*** Materials provided

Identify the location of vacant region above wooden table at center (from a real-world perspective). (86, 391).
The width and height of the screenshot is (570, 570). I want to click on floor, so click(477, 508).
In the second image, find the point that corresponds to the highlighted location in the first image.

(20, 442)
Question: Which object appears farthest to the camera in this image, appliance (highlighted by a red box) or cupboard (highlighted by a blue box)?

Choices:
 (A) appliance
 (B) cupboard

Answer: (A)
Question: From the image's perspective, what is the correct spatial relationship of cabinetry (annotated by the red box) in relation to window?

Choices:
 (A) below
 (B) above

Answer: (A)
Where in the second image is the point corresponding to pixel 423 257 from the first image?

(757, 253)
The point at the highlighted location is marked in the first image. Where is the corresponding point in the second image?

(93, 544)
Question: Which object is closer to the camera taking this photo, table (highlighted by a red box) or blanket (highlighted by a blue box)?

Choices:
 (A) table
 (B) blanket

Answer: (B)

******

■ What you should do
Copy out the stretch from the start of the records through the line containing "In the second image, find", word for word.

■ Written response
Identify the location of vacant region above wooden table at center (from a real-world perspective). (86, 391).
The width and height of the screenshot is (570, 570). I want to click on floor, so click(477, 508).
In the second image, find the point that corresponds to the highlighted location in the first image.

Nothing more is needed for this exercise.